* [Extracted material]
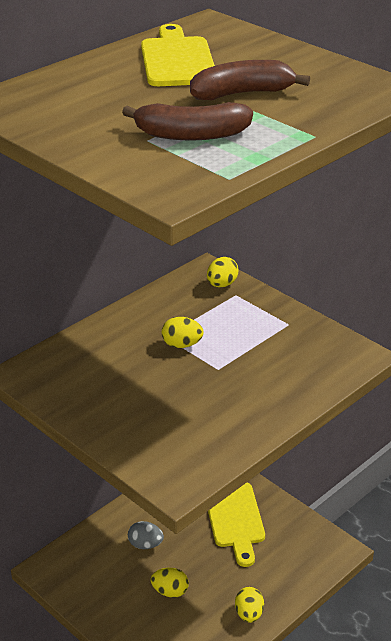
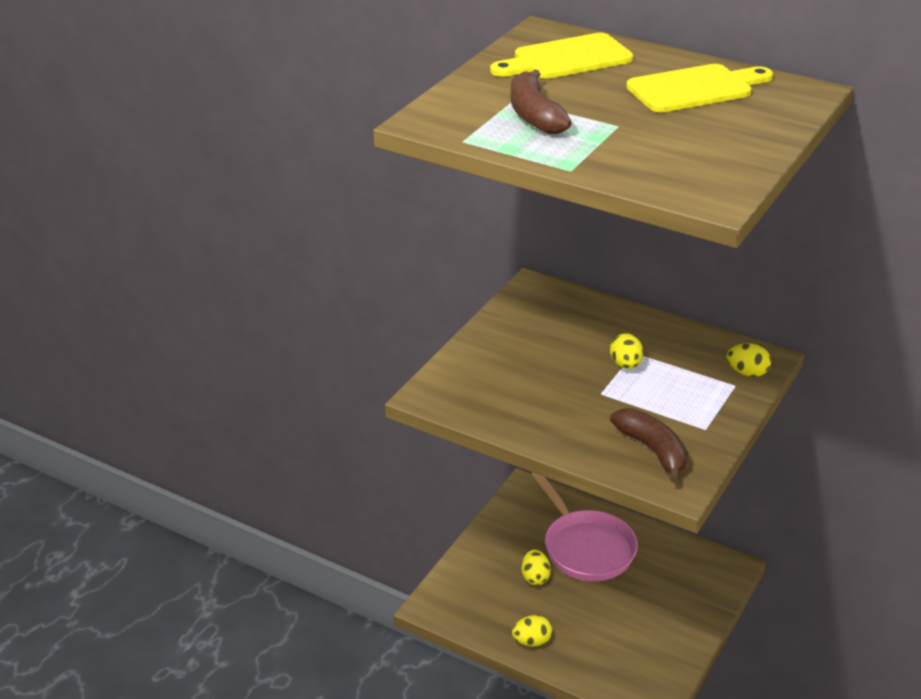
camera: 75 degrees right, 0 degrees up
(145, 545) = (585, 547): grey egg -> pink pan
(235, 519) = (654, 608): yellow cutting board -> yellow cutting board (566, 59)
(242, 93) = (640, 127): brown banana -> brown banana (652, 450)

---

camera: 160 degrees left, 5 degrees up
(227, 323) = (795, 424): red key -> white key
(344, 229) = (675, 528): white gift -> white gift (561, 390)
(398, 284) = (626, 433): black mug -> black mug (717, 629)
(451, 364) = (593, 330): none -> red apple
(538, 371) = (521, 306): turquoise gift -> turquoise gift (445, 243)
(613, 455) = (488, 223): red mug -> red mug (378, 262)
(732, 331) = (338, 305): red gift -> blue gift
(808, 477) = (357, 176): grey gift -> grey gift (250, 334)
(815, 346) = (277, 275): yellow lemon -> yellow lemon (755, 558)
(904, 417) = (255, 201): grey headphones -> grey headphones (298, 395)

* [Task to carry out]
Copy the lines of the data above exactly as written, beginning with the line containing "camera: 75 degrees right, 0 degrees up" and ending with the line containing "(242, 93) = (640, 127): brown", and leave out all other lines.

* [The answer]
camera: 75 degrees right, 0 degrees up
(145, 545) = (585, 547): grey egg -> pink pan
(235, 519) = (654, 608): yellow cutting board -> yellow cutting board (566, 59)
(242, 93) = (640, 127): brown banana -> brown banana (652, 450)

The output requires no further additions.